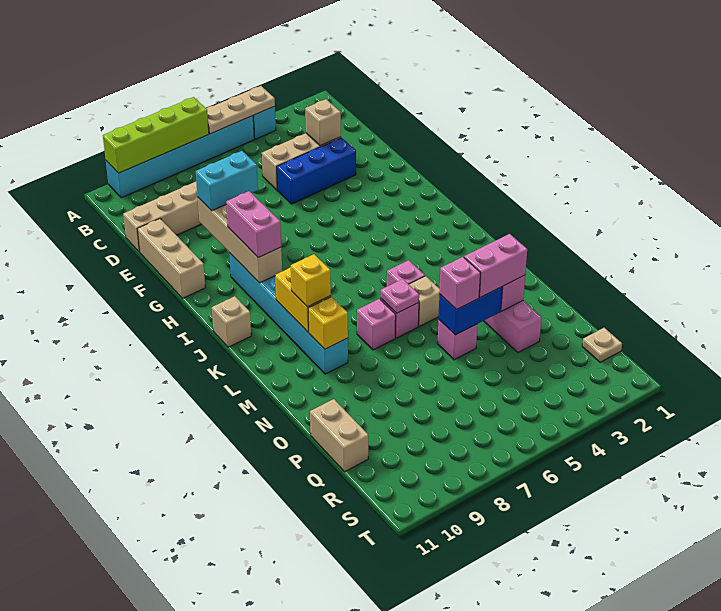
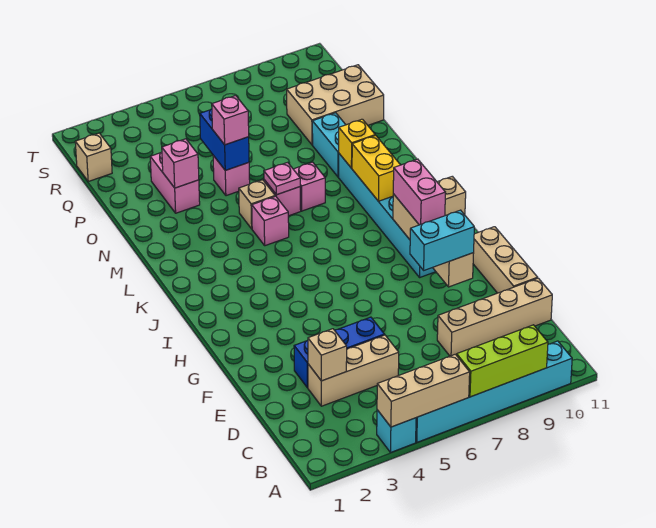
tan plate A4:A6 level 2 -> tan brick A4:A6 level 2
lime brick A7:A10 level 2 -> lime brick A7:A9 level 2
yellow brick L9 level 3 -> none
none -> cyan brick N9:O9 level 1
pink brick O3:O4 level 3 -> none
blue brick O4:O5 level 2 -> blue brick O5:P5 level 2
tan brick P11:Q11 level 1 -> tan brick P9:Q11 level 1
tan plate R1 level 1 -> tan brick R1 level 1

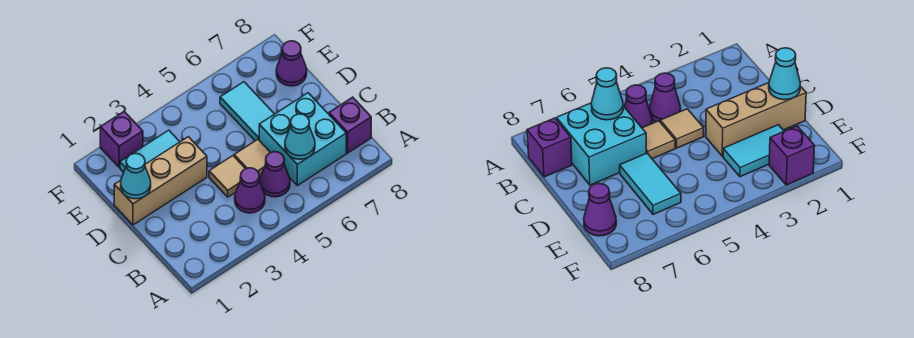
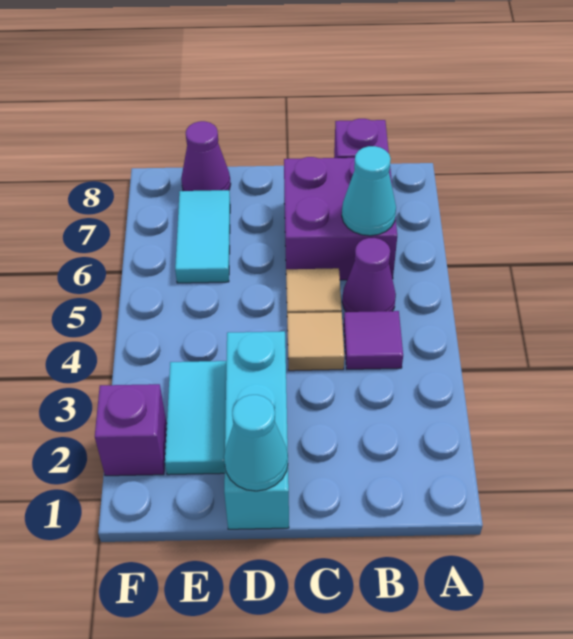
purple cone B4 level 1 -> purple tile B4 level 1
cyan brick B6:C7 level 1 -> purple brick B6:C7 level 1
tan brick D1:D3 level 1 -> cyan brick D1:D3 level 1
cyan tile D6:E6 level 1 -> cyan tile E6:E7 level 1

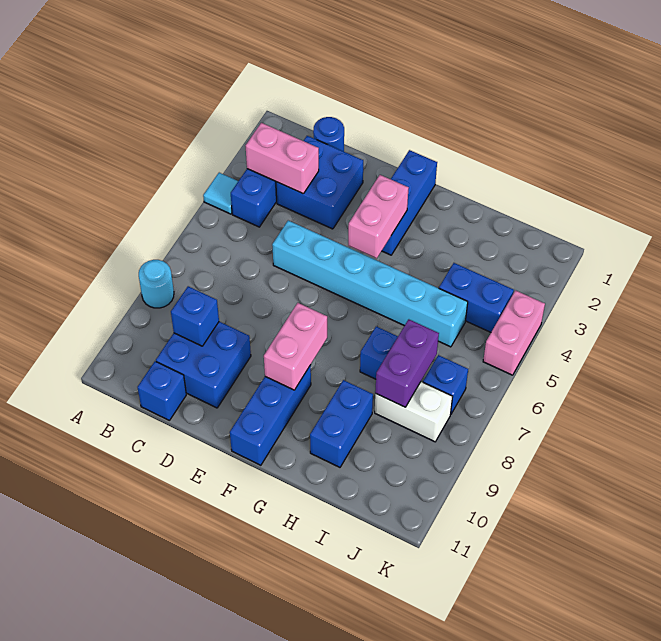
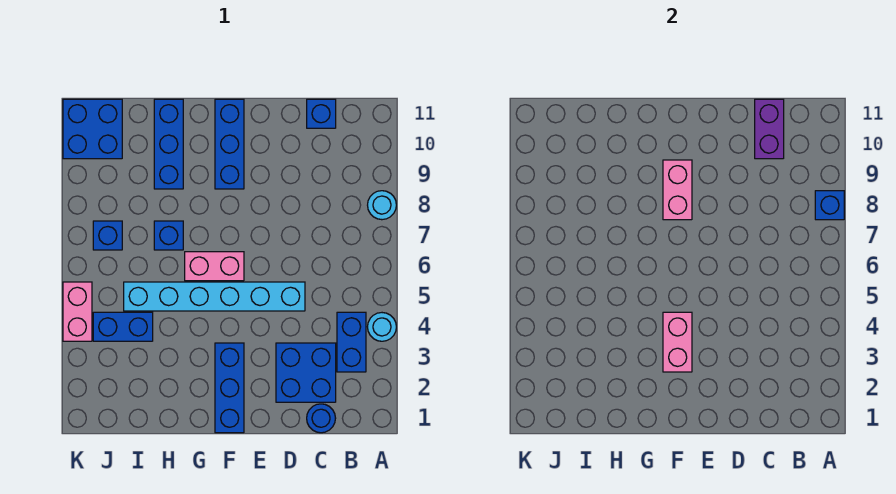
cyan tile A4 level 1 -> cyan round brick A4 level 1
pink brick B3:C3 level 2 -> pink brick F6:G6 level 1
blue brick C9:D10 level 1 -> blue brick J10:K11 level 1
blue brick C9 level 2 -> blue brick A8 level 2
blue brick H9:H10 level 1 -> blue brick H9:H11 level 1
purple brick I7:I8 level 2 -> purple brick C10:C11 level 2
white brick I8:J8 level 1 -> none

» **Task description**: The word to find is "cyan". Copy every line of the records that holds it.

» **Solution to this problem**:
none -> cyan brick N9:O9 level 1
cyan brick B6:C7 level 1 -> purple brick B6:C7 level 1
tan brick D1:D3 level 1 -> cyan brick D1:D3 level 1
cyan tile D6:E6 level 1 -> cyan tile E6:E7 level 1
cyan tile A4 level 1 -> cyan round brick A4 level 1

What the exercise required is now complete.